→ Exercise prompt:
Transcribe the records below in their entirety, and leave out each image.
═══ Extracted data
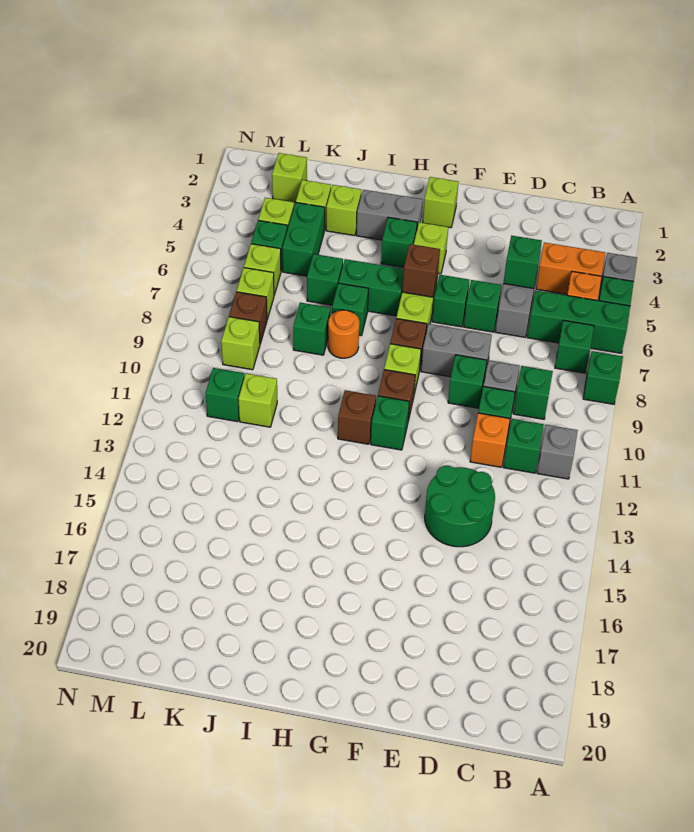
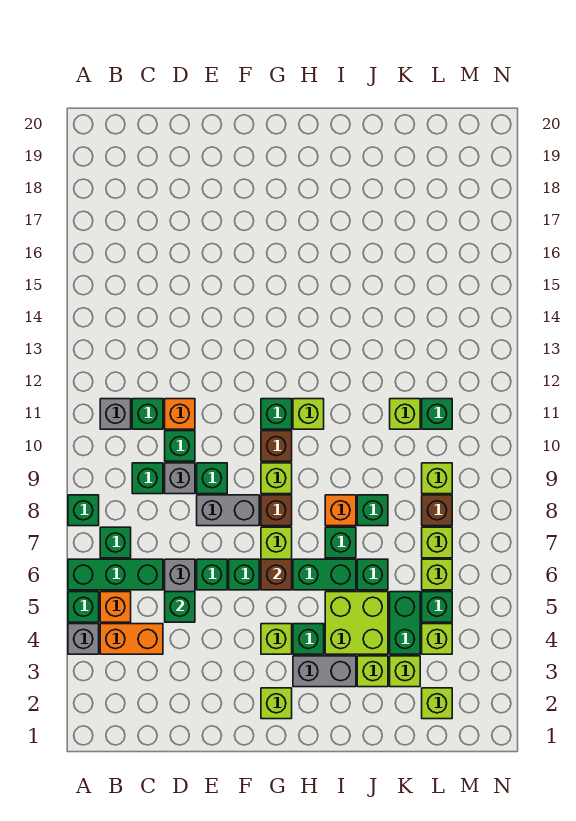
green round brick D13:E14 level 1 -> none
brown brick H11 level 1 -> lime brick H11 level 1
none -> lime brick I4:J5 level 1
orange round brick I8 level 1 -> orange brick I8 level 1

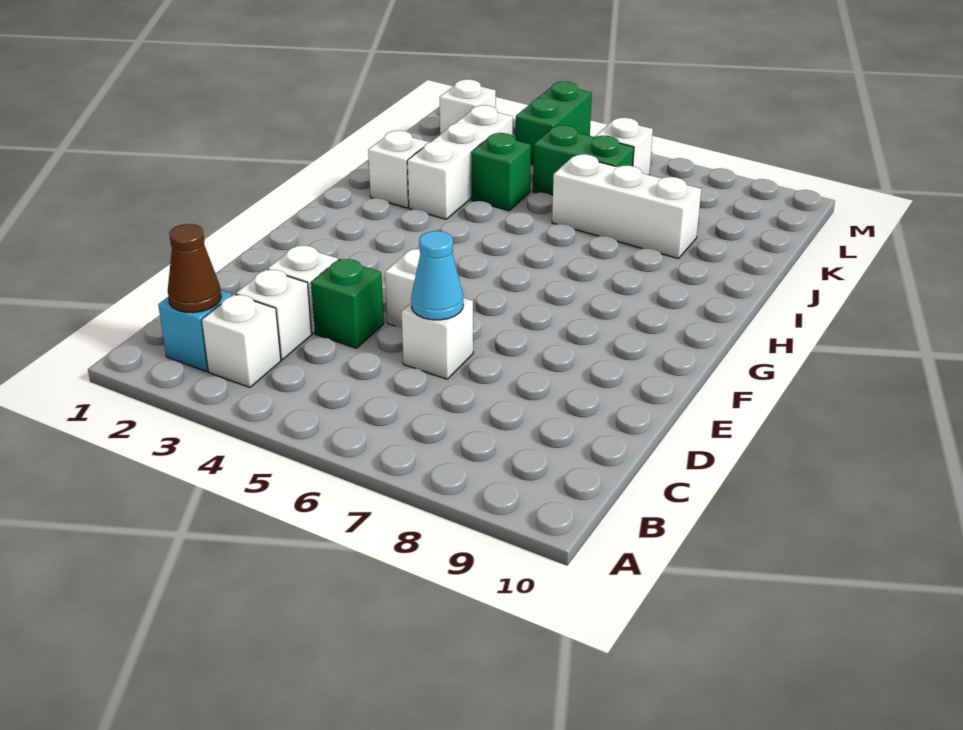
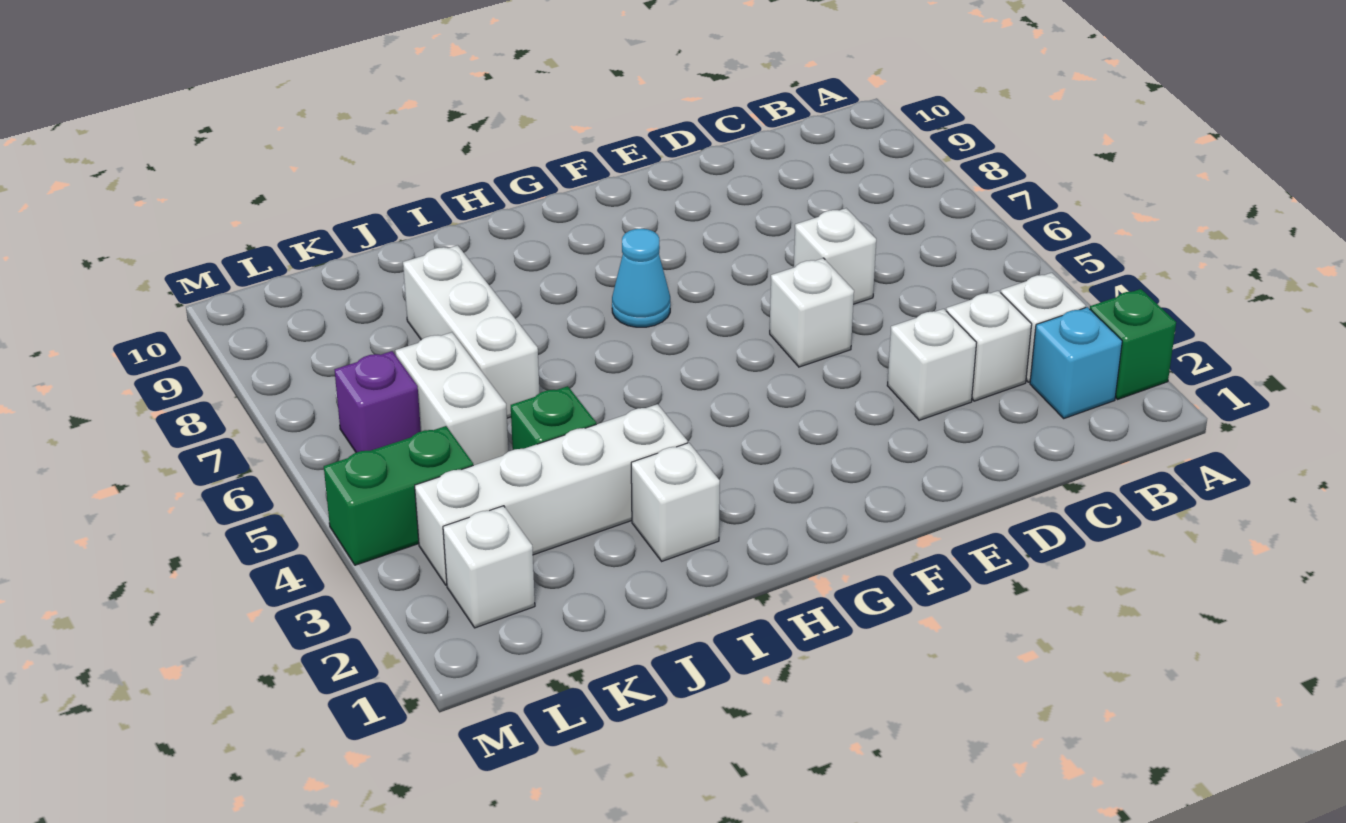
brown cone B2 level 2 -> none
green brick D4 level 1 -> green brick A2 level 1
cyan cone D6 level 2 -> cyan cone G7 level 1
white brick I3:K3 level 1 -> white brick I3:L3 level 1
green brick K5:K6 level 1 -> white brick K5:K6 level 1
white brick L6 level 1 -> purple brick L6 level 1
══════
→ Task response:
green round brick D13:E14 level 1 -> none
brown brick H11 level 1 -> lime brick H11 level 1
none -> lime brick I4:J5 level 1
orange round brick I8 level 1 -> orange brick I8 level 1

brown cone B2 level 2 -> none
green brick D4 level 1 -> green brick A2 level 1
cyan cone D6 level 2 -> cyan cone G7 level 1
white brick I3:K3 level 1 -> white brick I3:L3 level 1
green brick K5:K6 level 1 -> white brick K5:K6 level 1
white brick L6 level 1 -> purple brick L6 level 1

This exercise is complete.